> _PROBLEM DETAILS_: Exact copy, no pictures: return all the data below as written.

> _DATA SHOWN_:
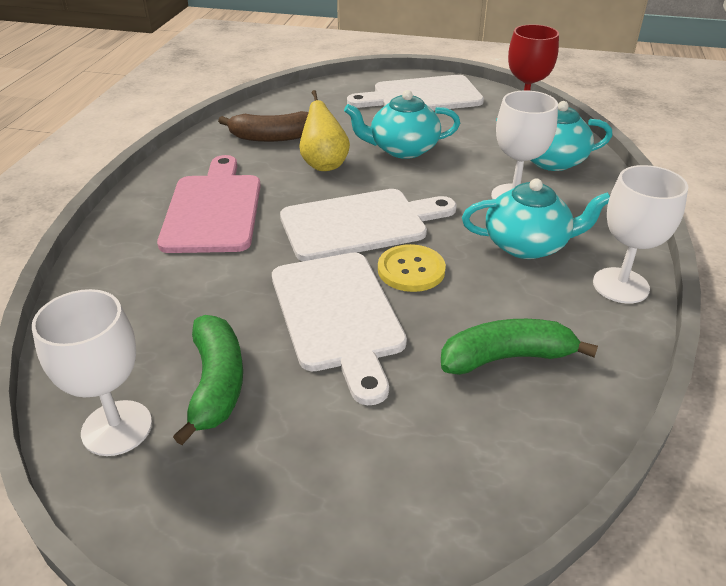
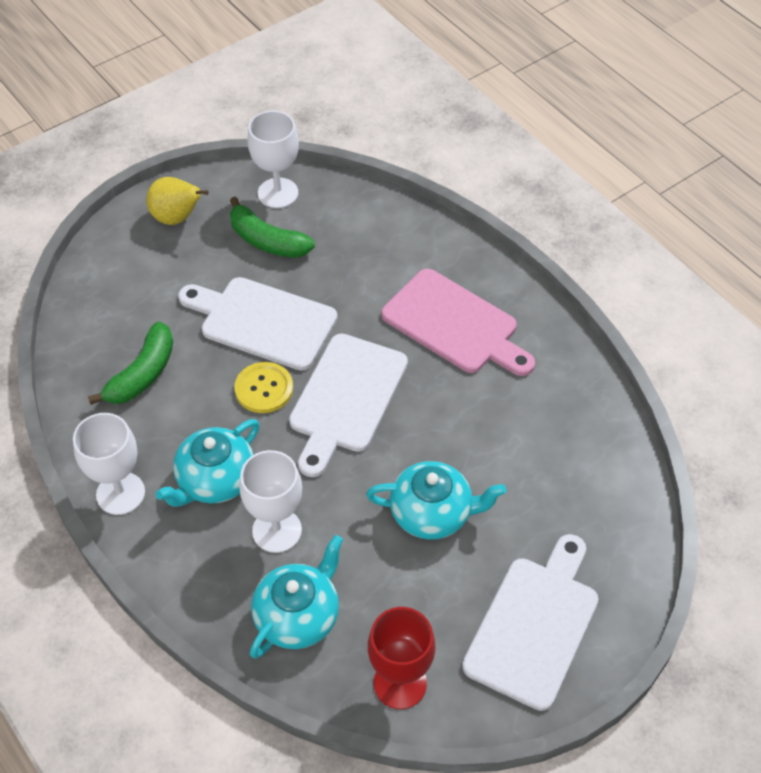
camera: 130 degrees right, 15 degrees up
(272, 137) = (549, 428): brown banana -> none
(324, 164) = (460, 434): yellow pear -> yellow pear (177, 218)
(402, 149) = (432, 513): turquoise teapot -> turquoise teapot turned 60 degrees clockwise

> _EXERCISE ANSWER_:
camera: 130 degrees right, 15 degrees up
(272, 137) = (549, 428): brown banana -> none
(324, 164) = (460, 434): yellow pear -> yellow pear (177, 218)
(402, 149) = (432, 513): turquoise teapot -> turquoise teapot turned 60 degrees clockwise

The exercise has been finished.